**Exercise data:**
────────────────────
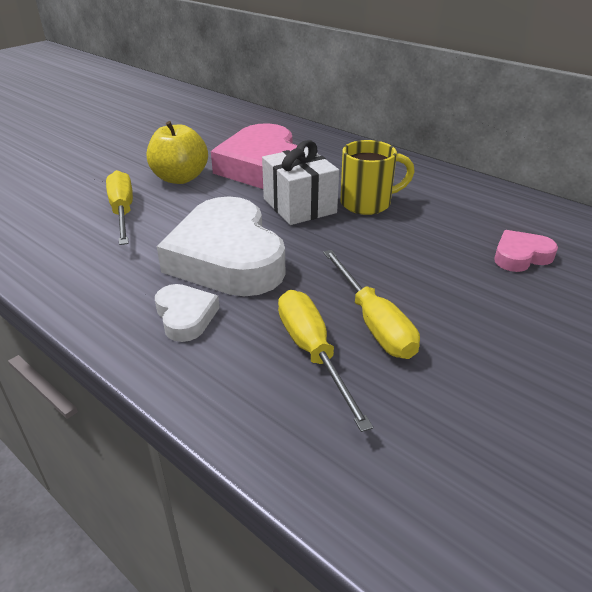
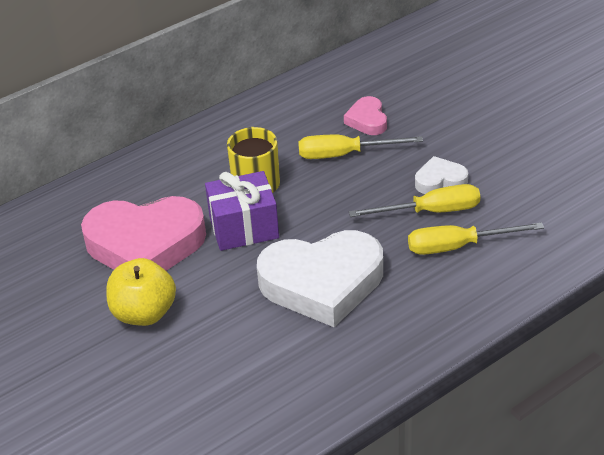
camera: 75 degrees left, 5 degrees up
(123, 212) = (208, 359): yellow screwdriver -> yellow screwdriver (345, 154)
(185, 316) = (402, 311): white heart -> white heart (440, 180)
(299, 206) = (244, 227): white gift -> purple gift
────────────────────
**Your goal:** Beginning with the line containing "(123, 212) = (208, 359): yellow", repeat each line of the listing above, exactly, through the last one, and stop there.

**Answer section:**
(123, 212) = (208, 359): yellow screwdriver -> yellow screwdriver (345, 154)
(185, 316) = (402, 311): white heart -> white heart (440, 180)
(299, 206) = (244, 227): white gift -> purple gift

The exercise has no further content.